Data extracted from a collection:
+++

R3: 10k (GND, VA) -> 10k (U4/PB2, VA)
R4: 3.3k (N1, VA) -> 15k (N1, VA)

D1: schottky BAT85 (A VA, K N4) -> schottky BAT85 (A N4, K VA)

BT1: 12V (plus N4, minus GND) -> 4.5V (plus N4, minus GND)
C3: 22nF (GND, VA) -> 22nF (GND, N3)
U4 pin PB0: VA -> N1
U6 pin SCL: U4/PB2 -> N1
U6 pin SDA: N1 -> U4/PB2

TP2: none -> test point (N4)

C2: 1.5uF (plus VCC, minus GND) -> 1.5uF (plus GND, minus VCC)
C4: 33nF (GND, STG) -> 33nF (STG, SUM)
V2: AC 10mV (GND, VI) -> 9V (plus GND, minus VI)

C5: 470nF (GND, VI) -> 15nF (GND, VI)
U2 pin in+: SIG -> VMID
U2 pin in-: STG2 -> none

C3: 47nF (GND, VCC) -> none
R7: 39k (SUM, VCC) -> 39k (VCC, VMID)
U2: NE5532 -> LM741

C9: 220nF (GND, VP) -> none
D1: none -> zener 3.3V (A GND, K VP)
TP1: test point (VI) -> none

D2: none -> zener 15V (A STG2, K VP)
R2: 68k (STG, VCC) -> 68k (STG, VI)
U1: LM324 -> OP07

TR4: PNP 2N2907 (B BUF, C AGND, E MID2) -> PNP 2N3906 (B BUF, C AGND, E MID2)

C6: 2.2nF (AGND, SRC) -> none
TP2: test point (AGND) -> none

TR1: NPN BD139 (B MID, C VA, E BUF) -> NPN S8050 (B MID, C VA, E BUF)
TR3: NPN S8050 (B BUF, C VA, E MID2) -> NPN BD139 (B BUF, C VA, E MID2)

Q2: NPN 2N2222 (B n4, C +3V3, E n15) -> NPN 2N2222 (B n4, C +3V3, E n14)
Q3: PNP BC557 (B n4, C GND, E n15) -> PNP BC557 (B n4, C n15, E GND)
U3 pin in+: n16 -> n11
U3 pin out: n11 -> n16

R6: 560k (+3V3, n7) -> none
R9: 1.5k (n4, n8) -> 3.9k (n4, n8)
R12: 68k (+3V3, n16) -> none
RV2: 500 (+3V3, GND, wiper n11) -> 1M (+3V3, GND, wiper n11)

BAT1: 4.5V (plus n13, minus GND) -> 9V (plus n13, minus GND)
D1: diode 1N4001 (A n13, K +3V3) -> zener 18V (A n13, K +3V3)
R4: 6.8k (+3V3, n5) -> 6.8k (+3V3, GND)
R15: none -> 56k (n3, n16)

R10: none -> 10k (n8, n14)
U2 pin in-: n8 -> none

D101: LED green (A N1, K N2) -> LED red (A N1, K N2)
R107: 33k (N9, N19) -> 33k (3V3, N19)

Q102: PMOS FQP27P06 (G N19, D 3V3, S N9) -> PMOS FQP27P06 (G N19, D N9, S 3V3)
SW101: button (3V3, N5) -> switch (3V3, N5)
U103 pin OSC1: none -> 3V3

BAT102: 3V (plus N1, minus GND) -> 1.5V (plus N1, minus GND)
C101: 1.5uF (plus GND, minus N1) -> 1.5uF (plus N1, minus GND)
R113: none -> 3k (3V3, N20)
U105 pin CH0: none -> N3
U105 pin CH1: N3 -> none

+++

## What is required
Every entry above should come back exactly as written.

## Response
R3: 10k (GND, VA) -> 10k (U4/PB2, VA)
R4: 3.3k (N1, VA) -> 15k (N1, VA)

D1: schottky BAT85 (A VA, K N4) -> schottky BAT85 (A N4, K VA)

BT1: 12V (plus N4, minus GND) -> 4.5V (plus N4, minus GND)
C3: 22nF (GND, VA) -> 22nF (GND, N3)
U4 pin PB0: VA -> N1
U6 pin SCL: U4/PB2 -> N1
U6 pin SDA: N1 -> U4/PB2

TP2: none -> test point (N4)

C2: 1.5uF (plus VCC, minus GND) -> 1.5uF (plus GND, minus VCC)
C4: 33nF (GND, STG) -> 33nF (STG, SUM)
V2: AC 10mV (GND, VI) -> 9V (plus GND, minus VI)

C5: 470nF (GND, VI) -> 15nF (GND, VI)
U2 pin in+: SIG -> VMID
U2 pin in-: STG2 -> none

C3: 47nF (GND, VCC) -> none
R7: 39k (SUM, VCC) -> 39k (VCC, VMID)
U2: NE5532 -> LM741

C9: 220nF (GND, VP) -> none
D1: none -> zener 3.3V (A GND, K VP)
TP1: test point (VI) -> none

D2: none -> zener 15V (A STG2, K VP)
R2: 68k (STG, VCC) -> 68k (STG, VI)
U1: LM324 -> OP07

TR4: PNP 2N2907 (B BUF, C AGND, E MID2) -> PNP 2N3906 (B BUF, C AGND, E MID2)

C6: 2.2nF (AGND, SRC) -> none
TP2: test point (AGND) -> none

TR1: NPN BD139 (B MID, C VA, E BUF) -> NPN S8050 (B MID, C VA, E BUF)
TR3: NPN S8050 (B BUF, C VA, E MID2) -> NPN BD139 (B BUF, C VA, E MID2)

Q2: NPN 2N2222 (B n4, C +3V3, E n15) -> NPN 2N2222 (B n4, C +3V3, E n14)
Q3: PNP BC557 (B n4, C GND, E n15) -> PNP BC557 (B n4, C n15, E GND)
U3 pin in+: n16 -> n11
U3 pin out: n11 -> n16

R6: 560k (+3V3, n7) -> none
R9: 1.5k (n4, n8) -> 3.9k (n4, n8)
R12: 68k (+3V3, n16) -> none
RV2: 500 (+3V3, GND, wiper n11) -> 1M (+3V3, GND, wiper n11)

BAT1: 4.5V (plus n13, minus GND) -> 9V (plus n13, minus GND)
D1: diode 1N4001 (A n13, K +3V3) -> zener 18V (A n13, K +3V3)
R4: 6.8k (+3V3, n5) -> 6.8k (+3V3, GND)
R15: none -> 56k (n3, n16)

R10: none -> 10k (n8, n14)
U2 pin in-: n8 -> none

D101: LED green (A N1, K N2) -> LED red (A N1, K N2)
R107: 33k (N9, N19) -> 33k (3V3, N19)

Q102: PMOS FQP27P06 (G N19, D 3V3, S N9) -> PMOS FQP27P06 (G N19, D N9, S 3V3)
SW101: button (3V3, N5) -> switch (3V3, N5)
U103 pin OSC1: none -> 3V3

BAT102: 3V (plus N1, minus GND) -> 1.5V (plus N1, minus GND)
C101: 1.5uF (plus GND, minus N1) -> 1.5uF (plus N1, minus GND)
R113: none -> 3k (3V3, N20)
U105 pin CH0: none -> N3
U105 pin CH1: N3 -> none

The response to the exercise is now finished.